The problem —
Treat the line containing "297,312 to 454,78" as the first line of the answer and the last line of the data as its final line, reproducing every line between exactly.

***** Data to process

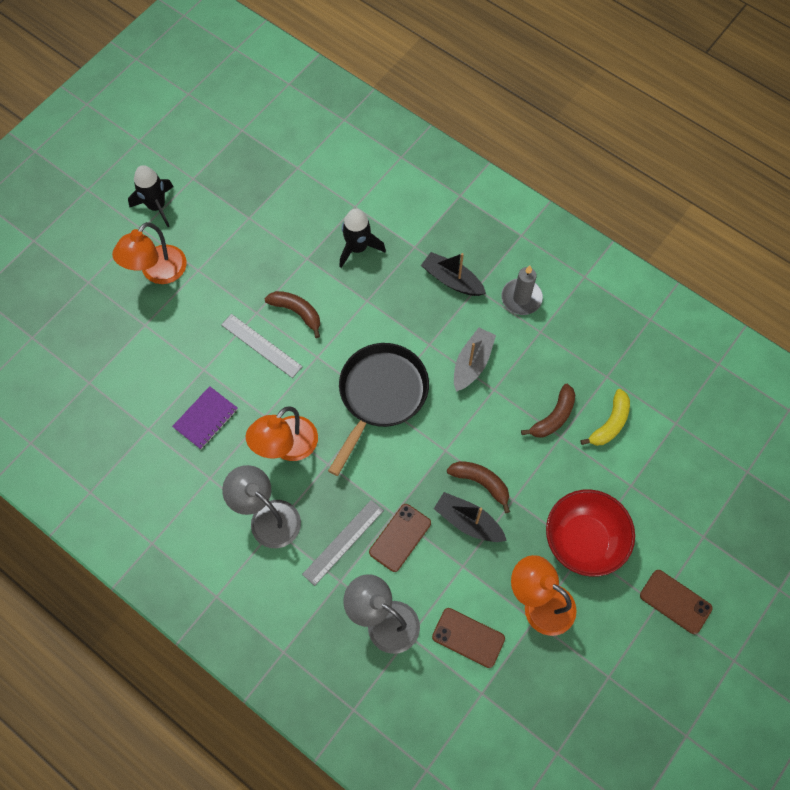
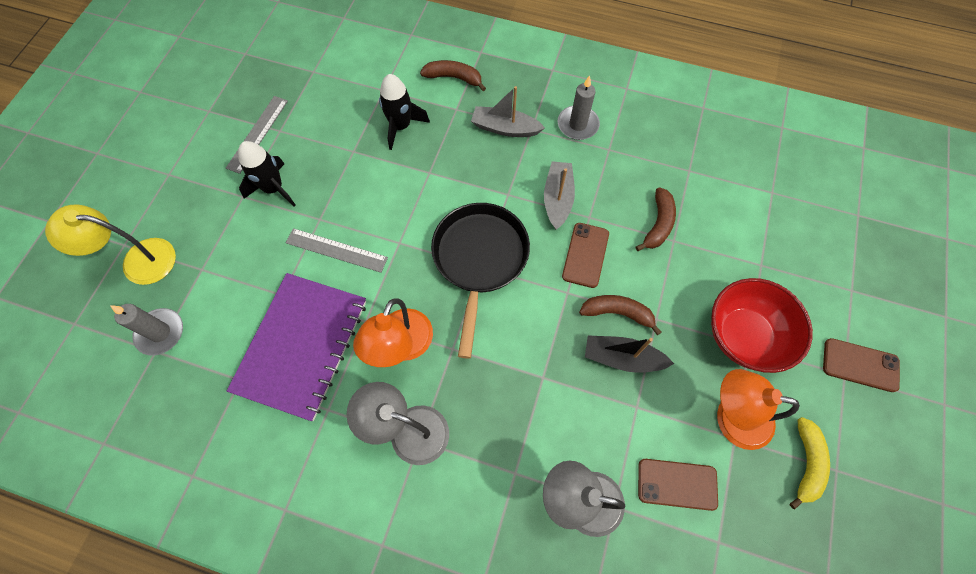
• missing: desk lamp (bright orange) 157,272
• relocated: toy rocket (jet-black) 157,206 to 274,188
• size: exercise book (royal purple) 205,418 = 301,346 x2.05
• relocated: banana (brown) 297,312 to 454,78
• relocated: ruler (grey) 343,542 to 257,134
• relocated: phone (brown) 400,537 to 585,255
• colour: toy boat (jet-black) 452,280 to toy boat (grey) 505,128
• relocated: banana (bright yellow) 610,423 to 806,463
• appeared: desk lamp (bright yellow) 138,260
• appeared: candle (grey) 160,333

**********

Response to this exercise —
• relocated: banana (brown) 297,312 to 454,78
• relocated: ruler (grey) 343,542 to 257,134
• relocated: phone (brown) 400,537 to 585,255
• colour: toy boat (jet-black) 452,280 to toy boat (grey) 505,128
• relocated: banana (bright yellow) 610,423 to 806,463
• appeared: desk lamp (bright yellow) 138,260
• appeared: candle (grey) 160,333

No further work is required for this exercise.